## WORK TO COMPLETE
Every line with "purple" in it must be copied from the data.

MATERIAL SHOWN Block Start

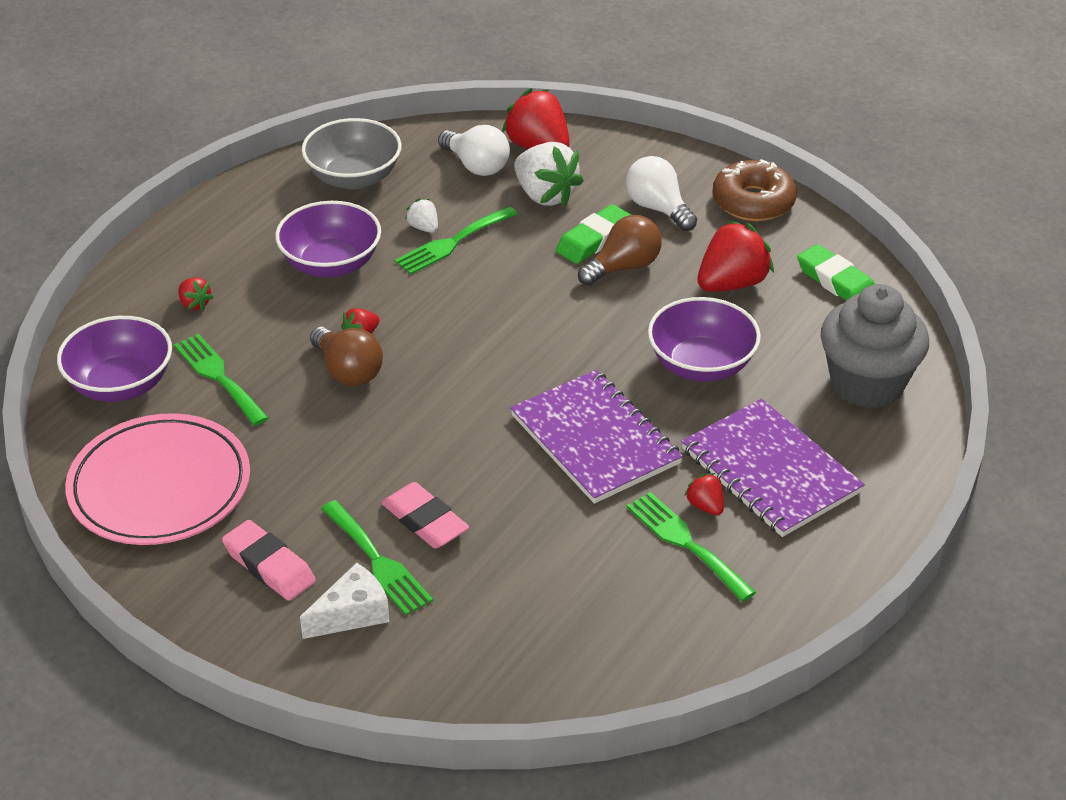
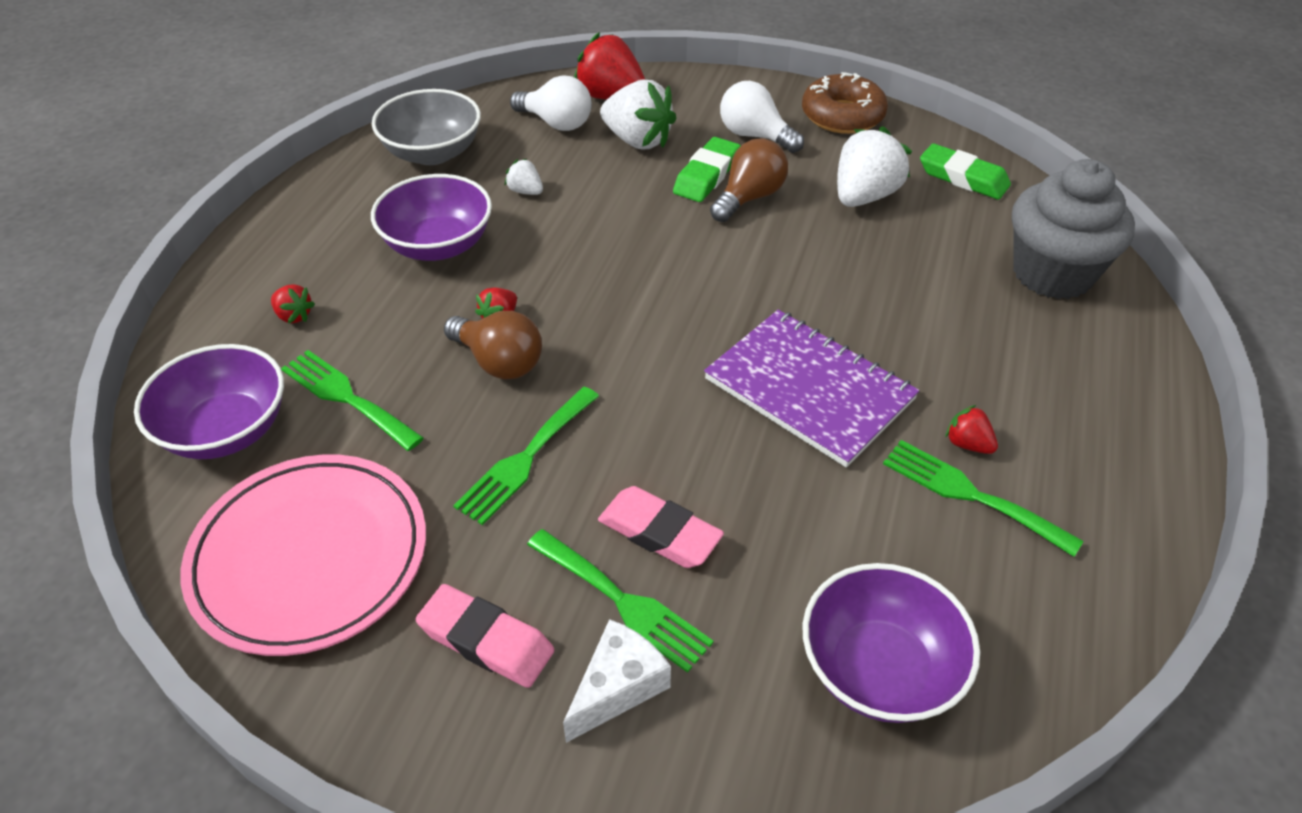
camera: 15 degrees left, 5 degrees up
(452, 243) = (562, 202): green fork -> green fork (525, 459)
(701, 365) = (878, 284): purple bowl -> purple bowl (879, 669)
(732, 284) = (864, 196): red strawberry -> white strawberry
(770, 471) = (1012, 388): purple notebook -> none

MATERIAL SHOWN Block End
MATERIAL SHOWN Block Start

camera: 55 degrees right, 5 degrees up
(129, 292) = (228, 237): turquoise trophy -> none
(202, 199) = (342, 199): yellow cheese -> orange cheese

MATERIAL SHOWN Block End

## WRITTEN SOLUTION
(701, 365) = (878, 284): purple bowl -> purple bowl (879, 669)
(770, 471) = (1012, 388): purple notebook -> none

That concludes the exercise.